§ **Assignment**
The whole listing below should be output again, word for word.

--- Data for processing ---

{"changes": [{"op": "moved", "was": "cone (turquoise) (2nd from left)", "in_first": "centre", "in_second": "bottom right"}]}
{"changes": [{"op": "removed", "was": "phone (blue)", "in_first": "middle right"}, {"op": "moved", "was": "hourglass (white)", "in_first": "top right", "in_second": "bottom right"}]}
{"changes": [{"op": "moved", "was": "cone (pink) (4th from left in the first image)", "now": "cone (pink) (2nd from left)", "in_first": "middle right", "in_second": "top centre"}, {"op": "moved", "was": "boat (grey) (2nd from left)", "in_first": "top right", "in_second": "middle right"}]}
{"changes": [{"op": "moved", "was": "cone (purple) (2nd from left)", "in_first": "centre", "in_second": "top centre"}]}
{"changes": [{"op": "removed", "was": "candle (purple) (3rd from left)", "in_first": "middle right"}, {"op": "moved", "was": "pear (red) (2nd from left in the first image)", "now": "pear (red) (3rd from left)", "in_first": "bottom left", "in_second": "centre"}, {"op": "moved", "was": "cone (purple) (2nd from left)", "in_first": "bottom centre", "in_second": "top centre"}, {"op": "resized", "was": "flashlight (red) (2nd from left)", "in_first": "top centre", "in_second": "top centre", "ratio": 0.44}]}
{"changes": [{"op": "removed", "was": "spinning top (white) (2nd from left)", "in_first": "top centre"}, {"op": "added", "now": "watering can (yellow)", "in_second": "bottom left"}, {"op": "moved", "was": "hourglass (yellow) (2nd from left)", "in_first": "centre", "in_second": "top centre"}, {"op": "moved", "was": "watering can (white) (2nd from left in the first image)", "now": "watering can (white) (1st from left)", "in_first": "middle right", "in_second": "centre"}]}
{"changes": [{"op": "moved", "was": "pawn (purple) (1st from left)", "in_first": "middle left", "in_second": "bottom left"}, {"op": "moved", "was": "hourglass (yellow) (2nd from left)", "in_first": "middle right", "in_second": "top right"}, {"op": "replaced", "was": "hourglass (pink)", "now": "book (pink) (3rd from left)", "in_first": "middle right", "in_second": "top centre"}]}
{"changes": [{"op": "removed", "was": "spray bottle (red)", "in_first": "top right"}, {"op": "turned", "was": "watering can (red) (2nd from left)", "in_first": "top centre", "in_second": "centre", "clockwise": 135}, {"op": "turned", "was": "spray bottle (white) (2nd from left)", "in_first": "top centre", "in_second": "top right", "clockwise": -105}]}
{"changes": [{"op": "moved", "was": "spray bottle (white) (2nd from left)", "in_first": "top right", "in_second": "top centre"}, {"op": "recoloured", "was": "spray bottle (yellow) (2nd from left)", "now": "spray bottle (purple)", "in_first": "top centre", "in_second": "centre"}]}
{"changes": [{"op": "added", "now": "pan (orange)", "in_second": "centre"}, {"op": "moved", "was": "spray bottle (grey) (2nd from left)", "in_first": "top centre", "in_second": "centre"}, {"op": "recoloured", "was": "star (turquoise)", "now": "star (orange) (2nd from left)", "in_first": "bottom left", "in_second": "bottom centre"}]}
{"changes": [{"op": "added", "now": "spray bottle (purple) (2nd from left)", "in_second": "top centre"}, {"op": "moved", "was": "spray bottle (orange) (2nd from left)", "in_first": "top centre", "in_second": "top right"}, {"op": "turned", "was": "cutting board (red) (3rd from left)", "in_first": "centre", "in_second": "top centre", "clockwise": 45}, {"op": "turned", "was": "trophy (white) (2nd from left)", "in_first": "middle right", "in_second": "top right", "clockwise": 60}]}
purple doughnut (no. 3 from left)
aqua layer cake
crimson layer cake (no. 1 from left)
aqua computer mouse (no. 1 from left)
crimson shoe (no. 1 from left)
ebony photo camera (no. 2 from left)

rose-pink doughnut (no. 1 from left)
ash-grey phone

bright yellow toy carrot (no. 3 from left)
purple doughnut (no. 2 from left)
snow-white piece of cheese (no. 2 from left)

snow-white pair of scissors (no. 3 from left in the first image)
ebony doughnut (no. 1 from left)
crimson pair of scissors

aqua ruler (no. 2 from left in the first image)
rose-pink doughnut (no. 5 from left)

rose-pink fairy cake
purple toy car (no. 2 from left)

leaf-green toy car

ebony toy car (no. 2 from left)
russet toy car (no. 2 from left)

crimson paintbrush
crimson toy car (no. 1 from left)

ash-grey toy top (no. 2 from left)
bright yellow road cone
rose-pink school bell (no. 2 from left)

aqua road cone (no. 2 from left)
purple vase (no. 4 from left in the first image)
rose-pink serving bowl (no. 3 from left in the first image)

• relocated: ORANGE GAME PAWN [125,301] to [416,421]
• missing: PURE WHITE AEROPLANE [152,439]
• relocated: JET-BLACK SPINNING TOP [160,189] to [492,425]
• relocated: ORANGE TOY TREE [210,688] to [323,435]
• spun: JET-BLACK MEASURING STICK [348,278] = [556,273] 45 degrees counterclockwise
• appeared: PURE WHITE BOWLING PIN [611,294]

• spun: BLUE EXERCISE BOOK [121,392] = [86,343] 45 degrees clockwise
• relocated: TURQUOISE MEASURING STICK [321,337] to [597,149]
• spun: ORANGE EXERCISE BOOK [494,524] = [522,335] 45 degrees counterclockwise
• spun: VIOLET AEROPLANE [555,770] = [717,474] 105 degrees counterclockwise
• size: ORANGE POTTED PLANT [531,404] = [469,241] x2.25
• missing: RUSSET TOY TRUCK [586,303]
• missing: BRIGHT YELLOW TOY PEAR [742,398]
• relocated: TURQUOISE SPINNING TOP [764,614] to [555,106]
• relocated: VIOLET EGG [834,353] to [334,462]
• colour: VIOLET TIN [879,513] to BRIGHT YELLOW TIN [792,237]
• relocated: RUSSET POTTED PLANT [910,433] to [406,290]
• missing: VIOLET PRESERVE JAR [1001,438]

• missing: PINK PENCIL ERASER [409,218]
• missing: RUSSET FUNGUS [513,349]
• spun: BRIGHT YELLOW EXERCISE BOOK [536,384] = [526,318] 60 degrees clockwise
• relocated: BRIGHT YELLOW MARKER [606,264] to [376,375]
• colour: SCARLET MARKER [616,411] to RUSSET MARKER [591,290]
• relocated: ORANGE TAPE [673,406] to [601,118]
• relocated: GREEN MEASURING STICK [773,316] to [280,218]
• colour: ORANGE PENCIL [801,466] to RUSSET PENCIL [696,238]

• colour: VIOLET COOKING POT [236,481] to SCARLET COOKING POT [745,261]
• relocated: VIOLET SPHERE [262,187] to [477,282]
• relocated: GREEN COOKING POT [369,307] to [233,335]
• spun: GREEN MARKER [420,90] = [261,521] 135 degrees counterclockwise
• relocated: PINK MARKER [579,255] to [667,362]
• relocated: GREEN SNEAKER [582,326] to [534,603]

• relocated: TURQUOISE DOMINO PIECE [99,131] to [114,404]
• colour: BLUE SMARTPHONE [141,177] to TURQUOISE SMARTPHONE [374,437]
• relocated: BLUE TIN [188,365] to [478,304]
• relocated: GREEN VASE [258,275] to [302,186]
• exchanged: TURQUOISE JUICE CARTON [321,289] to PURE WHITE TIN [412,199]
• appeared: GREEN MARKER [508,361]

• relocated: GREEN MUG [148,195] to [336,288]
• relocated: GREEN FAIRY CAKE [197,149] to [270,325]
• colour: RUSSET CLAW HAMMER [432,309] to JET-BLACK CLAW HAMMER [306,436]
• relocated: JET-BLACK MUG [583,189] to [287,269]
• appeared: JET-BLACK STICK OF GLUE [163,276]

---

§ **Result below**
{"changes": [{"op": "moved", "was": "cone (turquoise) (2nd from left)", "in_first": "centre", "in_second": "bottom right"}]}
{"changes": [{"op": "removed", "was": "phone (blue)", "in_first": "middle right"}, {"op": "moved", "was": "hourglass (white)", "in_first": "top right", "in_second": "bottom right"}]}
{"changes": [{"op": "moved", "was": "cone (pink) (4th from left in the first image)", "now": "cone (pink) (2nd from left)", "in_first": "middle right", "in_second": "top centre"}, {"op": "moved", "was": "boat (grey) (2nd from left)", "in_first": "top right", "in_second": "middle right"}]}
{"changes": [{"op": "moved", "was": "cone (purple) (2nd from left)", "in_first": "centre", "in_second": "top centre"}]}
{"changes": [{"op": "removed", "was": "candle (purple) (3rd from left)", "in_first": "middle right"}, {"op": "moved", "was": "pear (red) (2nd from left in the first image)", "now": "pear (red) (3rd from left)", "in_first": "bottom left", "in_second": "centre"}, {"op": "moved", "was": "cone (purple) (2nd from left)", "in_first": "bottom centre", "in_second": "top centre"}, {"op": "resized", "was": "flashlight (red) (2nd from left)", "in_first": "top centre", "in_second": "top centre", "ratio": 0.44}]}
{"changes": [{"op": "removed", "was": "spinning top (white) (2nd from left)", "in_first": "top centre"}, {"op": "added", "now": "watering can (yellow)", "in_second": "bottom left"}, {"op": "moved", "was": "hourglass (yellow) (2nd from left)", "in_first": "centre", "in_second": "top centre"}, {"op": "moved", "was": "watering can (white) (2nd from left in the first image)", "now": "watering can (white) (1st from left)", "in_first": "middle right", "in_second": "centre"}]}
{"changes": [{"op": "moved", "was": "pawn (purple) (1st from left)", "in_first": "middle left", "in_second": "bottom left"}, {"op": "moved", "was": "hourglass (yellow) (2nd from left)", "in_first": "middle right", "in_second": "top right"}, {"op": "replaced", "was": "hourglass (pink)", "now": "book (pink) (3rd from left)", "in_first": "middle right", "in_second": "top centre"}]}
{"changes": [{"op": "removed", "was": "spray bottle (red)", "in_first": "top right"}, {"op": "turned", "was": "watering can (red) (2nd from left)", "in_first": "top centre", "in_second": "centre", "clockwise": 135}, {"op": "turned", "was": "spray bottle (white) (2nd from left)", "in_first": "top centre", "in_second": "top right", "clockwise": -105}]}
{"changes": [{"op": "moved", "was": "spray bottle (white) (2nd from left)", "in_first": "top right", "in_second": "top centre"}, {"op": "recoloured", "was": "spray bottle (yellow) (2nd from left)", "now": "spray bottle (purple)", "in_first": "top centre", "in_second": "centre"}]}
{"changes": [{"op": "added", "now": "pan (orange)", "in_second": "centre"}, {"op": "moved", "was": "spray bottle (grey) (2nd from left)", "in_first": "top centre", "in_second": "centre"}, {"op": "recoloured", "was": "star (turquoise)", "now": "star (orange) (2nd from left)", "in_first": "bottom left", "in_second": "bottom centre"}]}
{"changes": [{"op": "added", "now": "spray bottle (purple) (2nd from left)", "in_second": "top centre"}, {"op": "moved", "was": "spray bottle (orange) (2nd from left)", "in_first": "top centre", "in_second": "top right"}, {"op": "turned", "was": "cutting board (red) (3rd from left)", "in_first": "centre", "in_second": "top centre", "clockwise": 45}, {"op": "turned", "was": "trophy (white) (2nd from left)", "in_first": "middle right", "in_second": "top right", "clockwise": 60}]}
purple doughnut (no. 3 from left)
aqua layer cake
crimson layer cake (no. 1 from left)
aqua computer mouse (no. 1 from left)
crimson shoe (no. 1 from left)
ebony photo camera (no. 2 from left)

rose-pink doughnut (no. 1 from left)
ash-grey phone

bright yellow toy carrot (no. 3 from left)
purple doughnut (no. 2 from left)
snow-white piece of cheese (no. 2 from left)

snow-white pair of scissors (no. 3 from left in the first image)
ebony doughnut (no. 1 from left)
crimson pair of scissors

aqua ruler (no. 2 from left in the first image)
rose-pink doughnut (no. 5 from left)

rose-pink fairy cake
purple toy car (no. 2 from left)

leaf-green toy car

ebony toy car (no. 2 from left)
russet toy car (no. 2 from left)

crimson paintbrush
crimson toy car (no. 1 from left)

ash-grey toy top (no. 2 from left)
bright yellow road cone
rose-pink school bell (no. 2 from left)

aqua road cone (no. 2 from left)
purple vase (no. 4 from left in the first image)
rose-pink serving bowl (no. 3 from left in the first image)

• relocated: ORANGE GAME PAWN [125,301] to [416,421]
• missing: PURE WHITE AEROPLANE [152,439]
• relocated: JET-BLACK SPINNING TOP [160,189] to [492,425]
• relocated: ORANGE TOY TREE [210,688] to [323,435]
• spun: JET-BLACK MEASURING STICK [348,278] = [556,273] 45 degrees counterclockwise
• appeared: PURE WHITE BOWLING PIN [611,294]

• spun: BLUE EXERCISE BOOK [121,392] = [86,343] 45 degrees clockwise
• relocated: TURQUOISE MEASURING STICK [321,337] to [597,149]
• spun: ORANGE EXERCISE BOOK [494,524] = [522,335] 45 degrees counterclockwise
• spun: VIOLET AEROPLANE [555,770] = [717,474] 105 degrees counterclockwise
• size: ORANGE POTTED PLANT [531,404] = [469,241] x2.25
• missing: RUSSET TOY TRUCK [586,303]
• missing: BRIGHT YELLOW TOY PEAR [742,398]
• relocated: TURQUOISE SPINNING TOP [764,614] to [555,106]
• relocated: VIOLET EGG [834,353] to [334,462]
• colour: VIOLET TIN [879,513] to BRIGHT YELLOW TIN [792,237]
• relocated: RUSSET POTTED PLANT [910,433] to [406,290]
• missing: VIOLET PRESERVE JAR [1001,438]

• missing: PINK PENCIL ERASER [409,218]
• missing: RUSSET FUNGUS [513,349]
• spun: BRIGHT YELLOW EXERCISE BOOK [536,384] = [526,318] 60 degrees clockwise
• relocated: BRIGHT YELLOW MARKER [606,264] to [376,375]
• colour: SCARLET MARKER [616,411] to RUSSET MARKER [591,290]
• relocated: ORANGE TAPE [673,406] to [601,118]
• relocated: GREEN MEASURING STICK [773,316] to [280,218]
• colour: ORANGE PENCIL [801,466] to RUSSET PENCIL [696,238]

• colour: VIOLET COOKING POT [236,481] to SCARLET COOKING POT [745,261]
• relocated: VIOLET SPHERE [262,187] to [477,282]
• relocated: GREEN COOKING POT [369,307] to [233,335]
• spun: GREEN MARKER [420,90] = [261,521] 135 degrees counterclockwise
• relocated: PINK MARKER [579,255] to [667,362]
• relocated: GREEN SNEAKER [582,326] to [534,603]

• relocated: TURQUOISE DOMINO PIECE [99,131] to [114,404]
• colour: BLUE SMARTPHONE [141,177] to TURQUOISE SMARTPHONE [374,437]
• relocated: BLUE TIN [188,365] to [478,304]
• relocated: GREEN VASE [258,275] to [302,186]
• exchanged: TURQUOISE JUICE CARTON [321,289] to PURE WHITE TIN [412,199]
• appeared: GREEN MARKER [508,361]

• relocated: GREEN MUG [148,195] to [336,288]
• relocated: GREEN FAIRY CAKE [197,149] to [270,325]
• colour: RUSSET CLAW HAMMER [432,309] to JET-BLACK CLAW HAMMER [306,436]
• relocated: JET-BLACK MUG [583,189] to [287,269]
• appeared: JET-BLACK STICK OF GLUE [163,276]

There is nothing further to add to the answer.